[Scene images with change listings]
↓↓↓
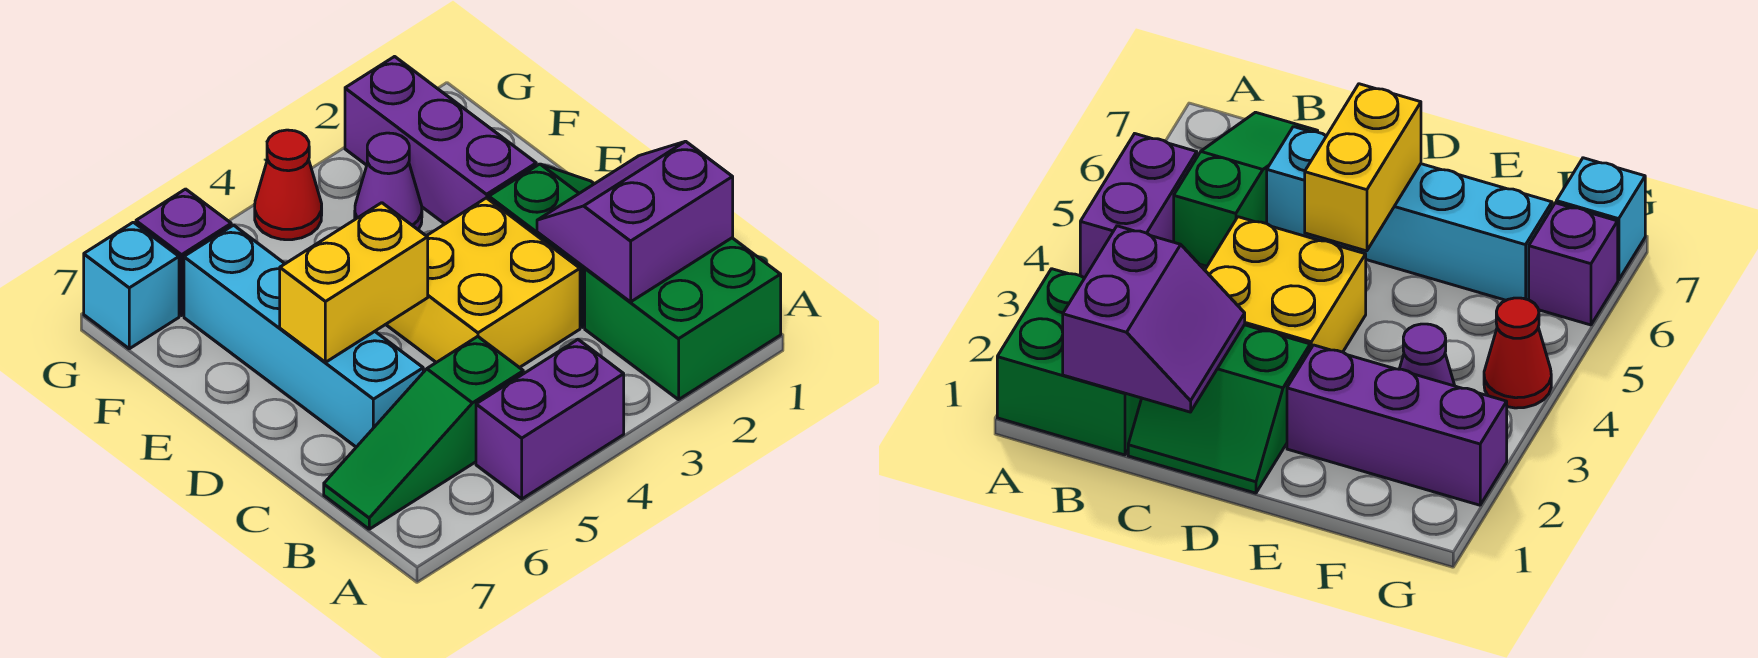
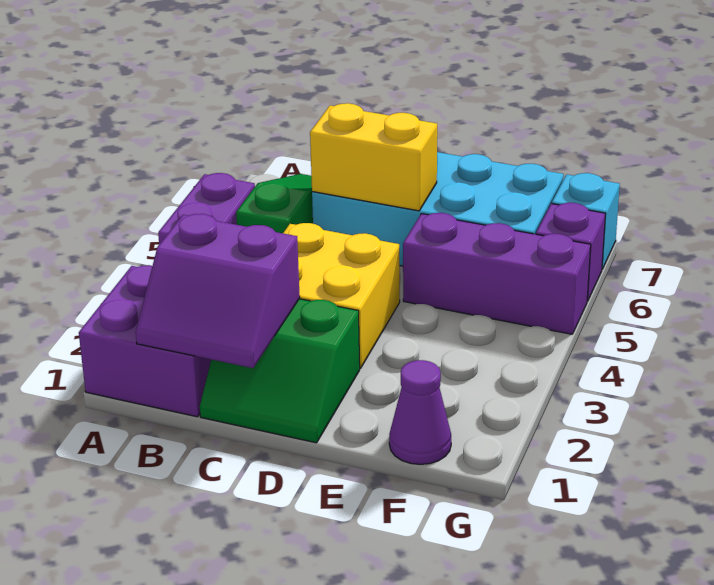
green 2x2 brick [585,238,781,400] -> purple 2x2 brick [79,265,211,417]
purple 2x2 slope [537,141,733,302] -> purple 2x2 slope turned to [136,214,300,368]
cyan 1x4 brick [184,225,423,447] -> cyan 2x4 brick [312,152,564,266]
yellow 1x2 brick [280,203,428,362] -> yellow 1x2 brick turned to [310,103,437,211]
purple 1x3 brick [345,57,536,224] -> purple 1x3 brick moved to [403,213,591,334]
purple 1x1 cone [355,133,422,230] -> purple 1x1 cone moved to [389,360,451,464]
red 1x1 cone [255,130,322,240] -> none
↑↑↑
Copy the entries above exactly, but only from the line holding "purple 2x2 slope [537,141,733,302]" through the line holding "purple 1x3 brick [345,57,536,224]", both included.

**Written answer**
purple 2x2 slope [537,141,733,302] -> purple 2x2 slope turned to [136,214,300,368]
cyan 1x4 brick [184,225,423,447] -> cyan 2x4 brick [312,152,564,266]
yellow 1x2 brick [280,203,428,362] -> yellow 1x2 brick turned to [310,103,437,211]
purple 1x3 brick [345,57,536,224] -> purple 1x3 brick moved to [403,213,591,334]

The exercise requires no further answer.